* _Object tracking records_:
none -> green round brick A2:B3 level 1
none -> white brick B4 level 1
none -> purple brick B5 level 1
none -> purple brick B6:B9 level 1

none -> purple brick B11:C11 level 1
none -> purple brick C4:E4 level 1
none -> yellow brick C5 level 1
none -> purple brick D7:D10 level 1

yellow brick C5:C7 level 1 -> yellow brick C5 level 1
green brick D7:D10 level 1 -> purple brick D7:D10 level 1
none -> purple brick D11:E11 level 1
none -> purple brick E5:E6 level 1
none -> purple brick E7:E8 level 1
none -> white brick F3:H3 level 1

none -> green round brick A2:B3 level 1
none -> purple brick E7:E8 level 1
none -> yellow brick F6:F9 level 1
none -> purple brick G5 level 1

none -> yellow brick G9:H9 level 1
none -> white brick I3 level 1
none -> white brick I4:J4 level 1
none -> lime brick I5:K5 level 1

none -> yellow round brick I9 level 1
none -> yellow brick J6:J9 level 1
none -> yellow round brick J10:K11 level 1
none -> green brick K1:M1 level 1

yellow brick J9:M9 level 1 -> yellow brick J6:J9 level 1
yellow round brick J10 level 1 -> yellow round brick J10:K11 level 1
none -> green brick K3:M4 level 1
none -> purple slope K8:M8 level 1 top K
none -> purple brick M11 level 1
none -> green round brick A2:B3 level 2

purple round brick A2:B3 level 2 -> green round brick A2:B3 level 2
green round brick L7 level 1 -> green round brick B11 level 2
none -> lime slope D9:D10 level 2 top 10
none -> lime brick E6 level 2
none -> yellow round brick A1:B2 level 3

---

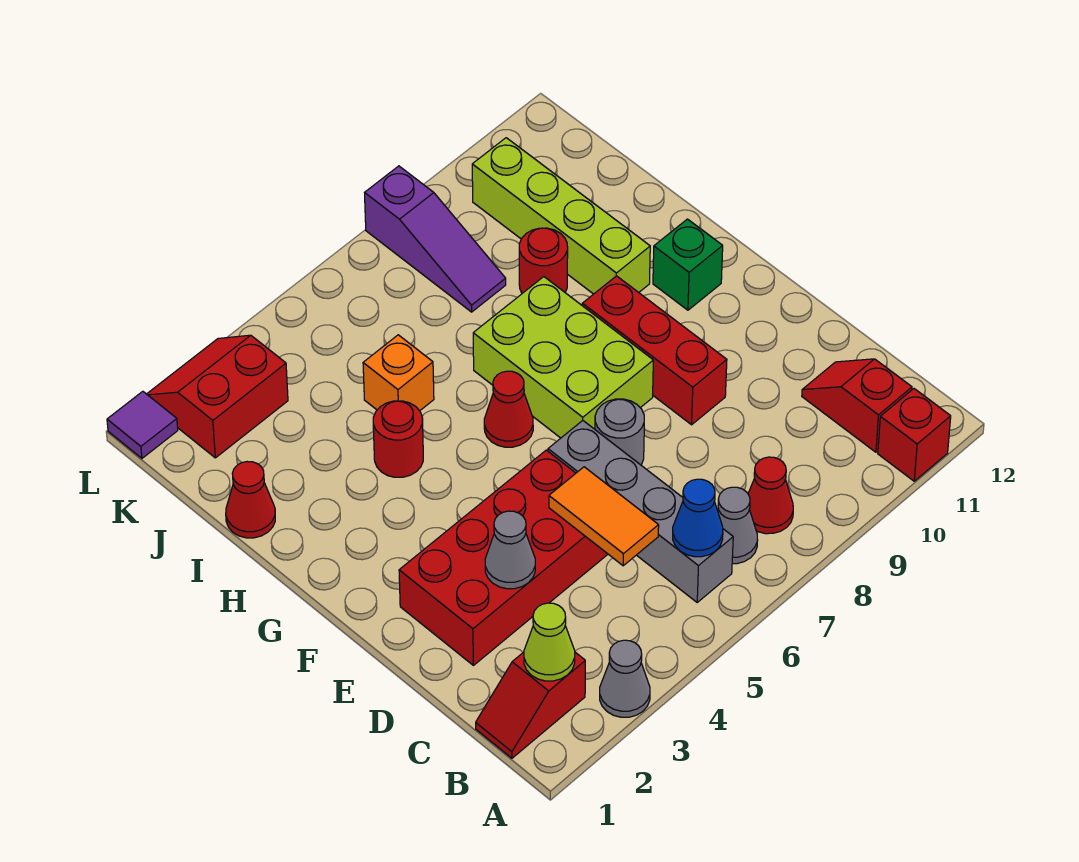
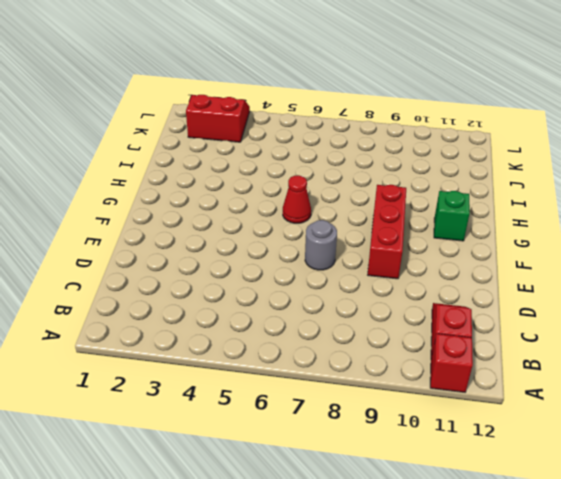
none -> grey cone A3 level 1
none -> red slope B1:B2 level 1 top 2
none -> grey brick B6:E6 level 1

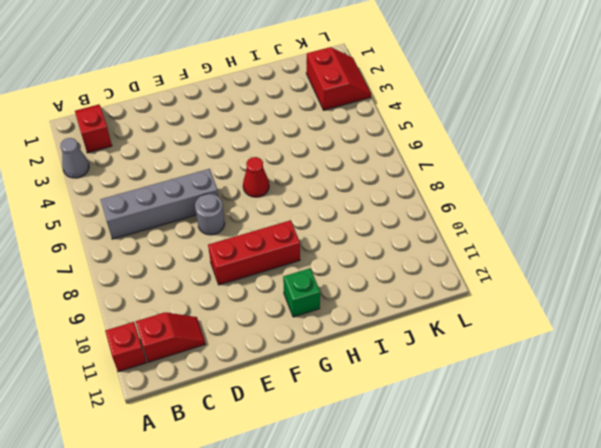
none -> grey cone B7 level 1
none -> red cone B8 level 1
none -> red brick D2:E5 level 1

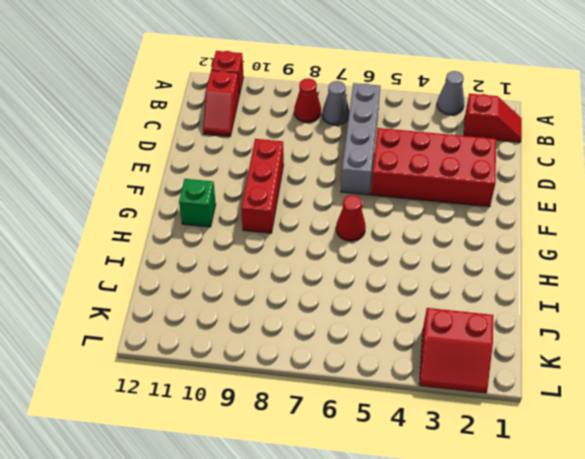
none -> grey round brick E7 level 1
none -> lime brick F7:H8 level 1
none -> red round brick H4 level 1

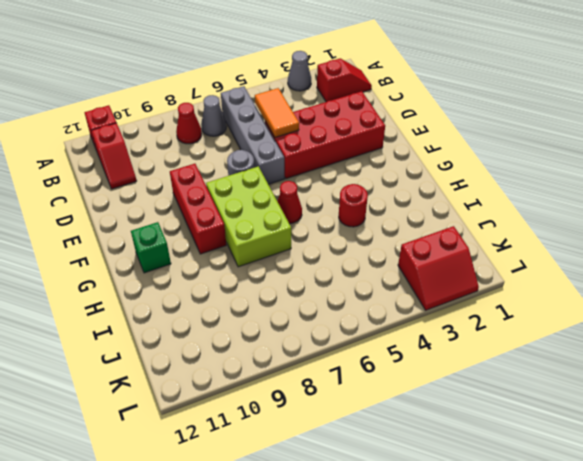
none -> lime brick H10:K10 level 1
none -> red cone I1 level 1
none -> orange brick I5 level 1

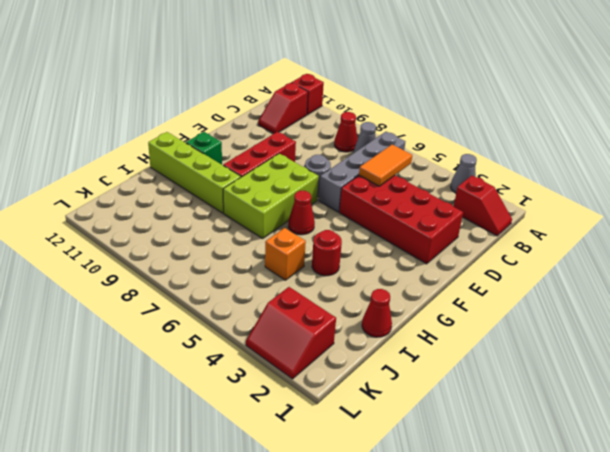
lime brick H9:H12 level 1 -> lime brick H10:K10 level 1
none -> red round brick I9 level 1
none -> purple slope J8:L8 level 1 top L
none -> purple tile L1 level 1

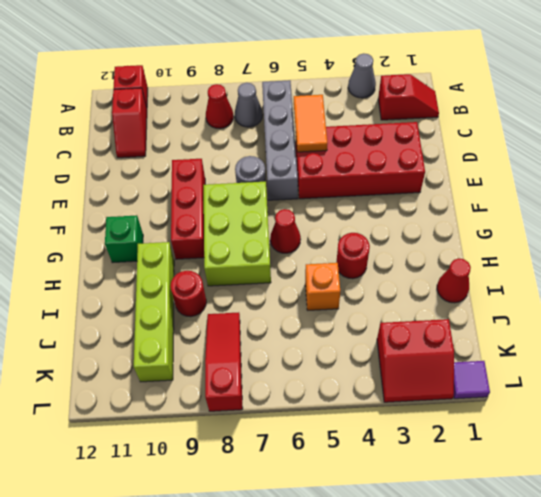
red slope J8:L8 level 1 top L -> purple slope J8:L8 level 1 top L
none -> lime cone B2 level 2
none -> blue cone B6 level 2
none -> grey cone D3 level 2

* _Directions_:
Among the entries above, copy exactly only the lines starting with the one containing "none -> purple brick B5 level 1" and going through the one containing "none -> lime brick E6 level 2", both ends included.

* _Answer space_:
none -> purple brick B5 level 1
none -> purple brick B6:B9 level 1

none -> purple brick B11:C11 level 1
none -> purple brick C4:E4 level 1
none -> yellow brick C5 level 1
none -> purple brick D7:D10 level 1

yellow brick C5:C7 level 1 -> yellow brick C5 level 1
green brick D7:D10 level 1 -> purple brick D7:D10 level 1
none -> purple brick D11:E11 level 1
none -> purple brick E5:E6 level 1
none -> purple brick E7:E8 level 1
none -> white brick F3:H3 level 1

none -> green round brick A2:B3 level 1
none -> purple brick E7:E8 level 1
none -> yellow brick F6:F9 level 1
none -> purple brick G5 level 1

none -> yellow brick G9:H9 level 1
none -> white brick I3 level 1
none -> white brick I4:J4 level 1
none -> lime brick I5:K5 level 1

none -> yellow round brick I9 level 1
none -> yellow brick J6:J9 level 1
none -> yellow round brick J10:K11 level 1
none -> green brick K1:M1 level 1

yellow brick J9:M9 level 1 -> yellow brick J6:J9 level 1
yellow round brick J10 level 1 -> yellow round brick J10:K11 level 1
none -> green brick K3:M4 level 1
none -> purple slope K8:M8 level 1 top K
none -> purple brick M11 level 1
none -> green round brick A2:B3 level 2

purple round brick A2:B3 level 2 -> green round brick A2:B3 level 2
green round brick L7 level 1 -> green round brick B11 level 2
none -> lime slope D9:D10 level 2 top 10
none -> lime brick E6 level 2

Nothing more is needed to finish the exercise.